• Required work: Exactly those lines that run from the one containing "The cone (grey)" through the last line of the entries below should be printed, and no others.

(Object correspondence data)
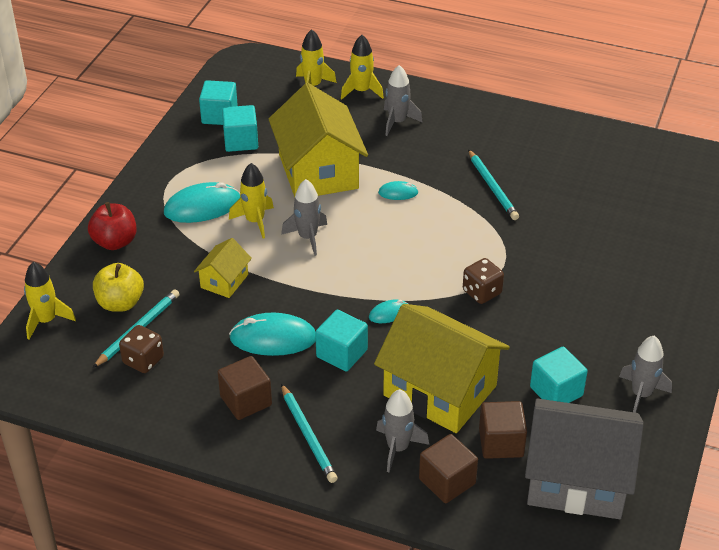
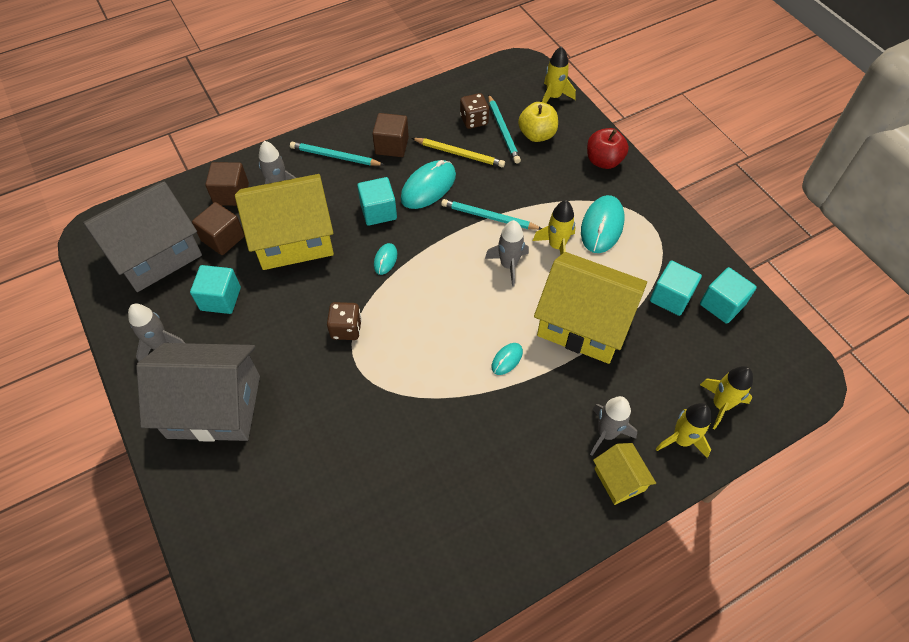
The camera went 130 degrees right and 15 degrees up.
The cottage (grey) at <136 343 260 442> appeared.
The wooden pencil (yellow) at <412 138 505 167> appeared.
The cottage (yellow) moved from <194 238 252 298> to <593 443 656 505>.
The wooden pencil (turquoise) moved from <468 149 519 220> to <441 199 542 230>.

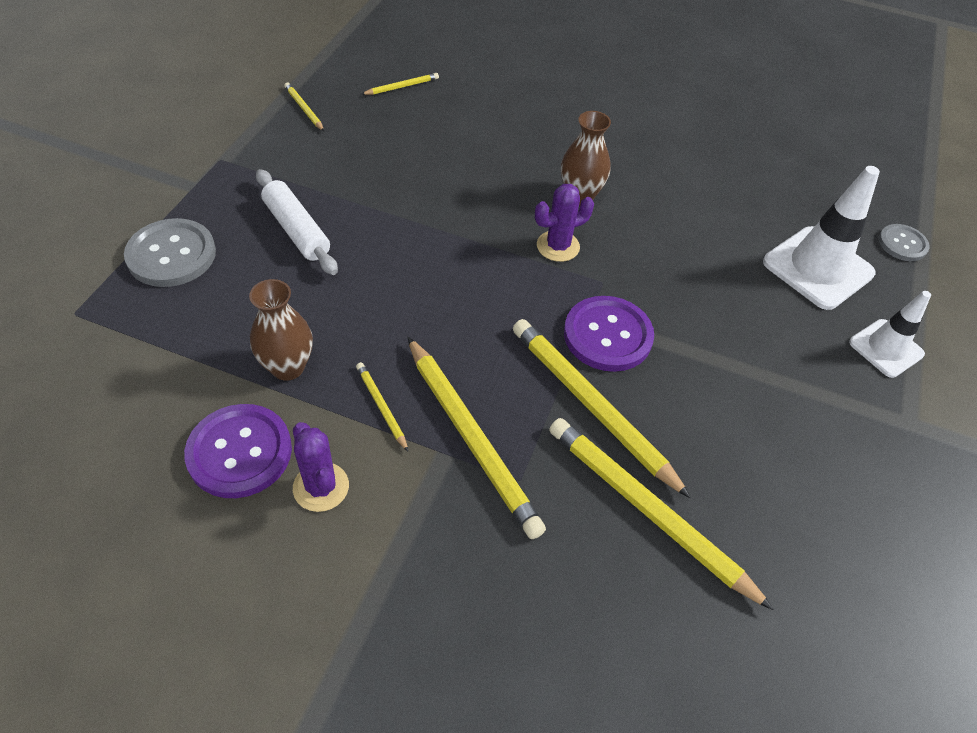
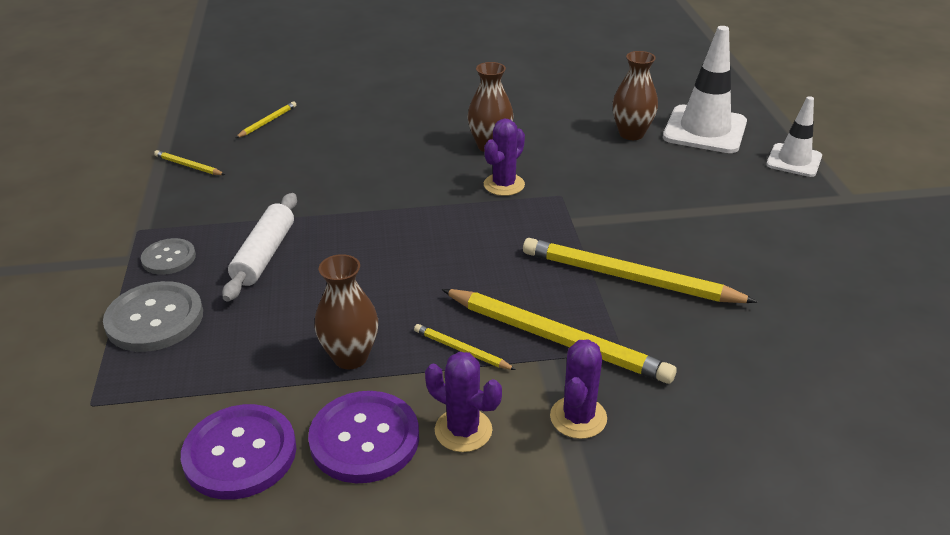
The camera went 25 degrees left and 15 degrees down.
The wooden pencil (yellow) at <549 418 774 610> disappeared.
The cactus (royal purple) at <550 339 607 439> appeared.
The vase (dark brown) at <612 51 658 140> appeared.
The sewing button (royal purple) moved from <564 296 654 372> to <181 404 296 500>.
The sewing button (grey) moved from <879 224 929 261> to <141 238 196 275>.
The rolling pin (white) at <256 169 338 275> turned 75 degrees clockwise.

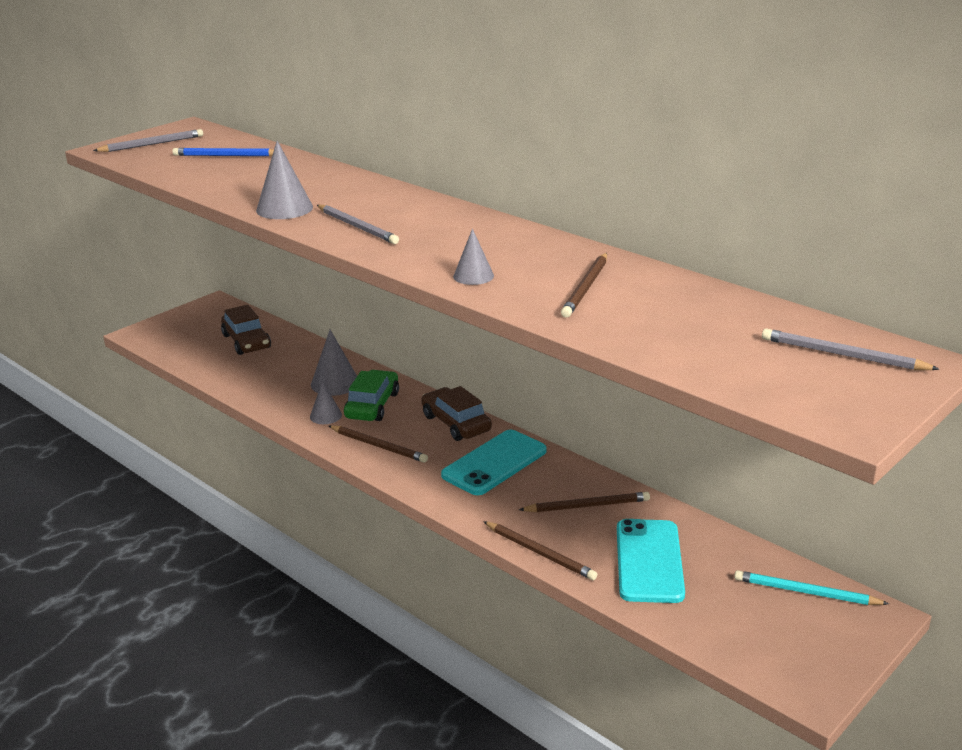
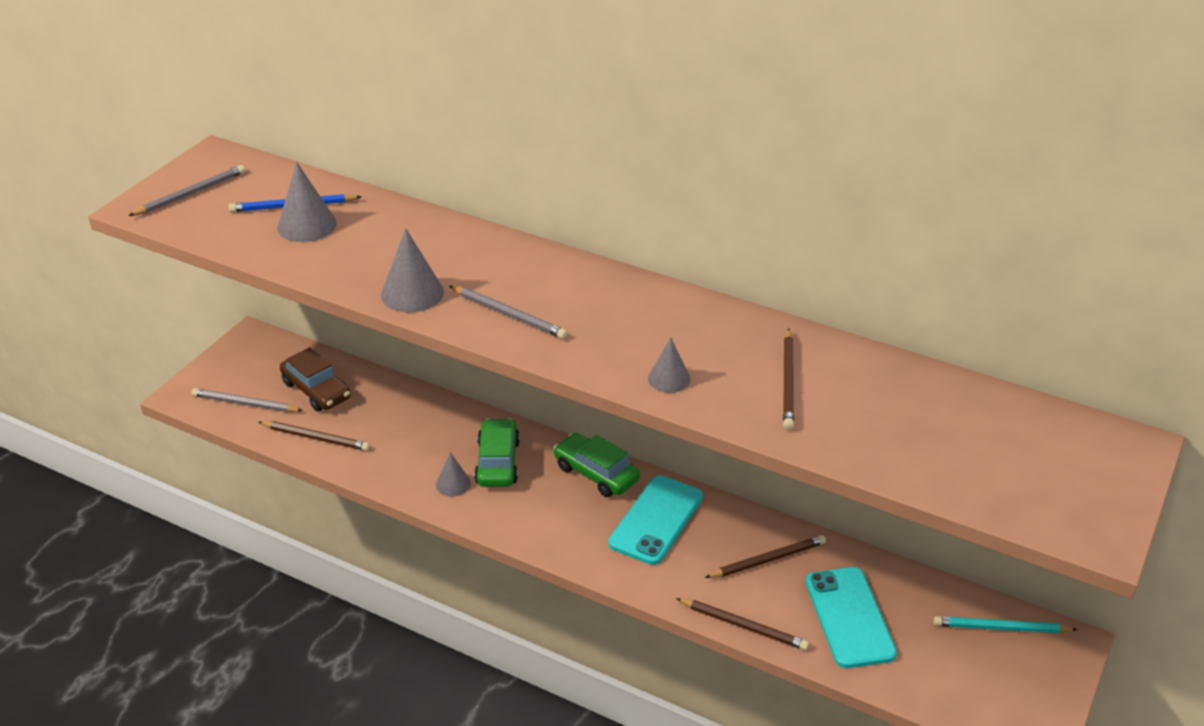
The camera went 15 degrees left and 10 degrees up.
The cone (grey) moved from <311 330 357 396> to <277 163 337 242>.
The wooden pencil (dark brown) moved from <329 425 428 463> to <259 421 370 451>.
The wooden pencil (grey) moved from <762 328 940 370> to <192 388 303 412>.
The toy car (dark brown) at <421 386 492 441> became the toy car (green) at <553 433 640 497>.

• Answer area:
The cone (grey) moved from <311 330 357 396> to <277 163 337 242>.
The wooden pencil (dark brown) moved from <329 425 428 463> to <259 421 370 451>.
The wooden pencil (grey) moved from <762 328 940 370> to <192 388 303 412>.
The toy car (dark brown) at <421 386 492 441> became the toy car (green) at <553 433 640 497>.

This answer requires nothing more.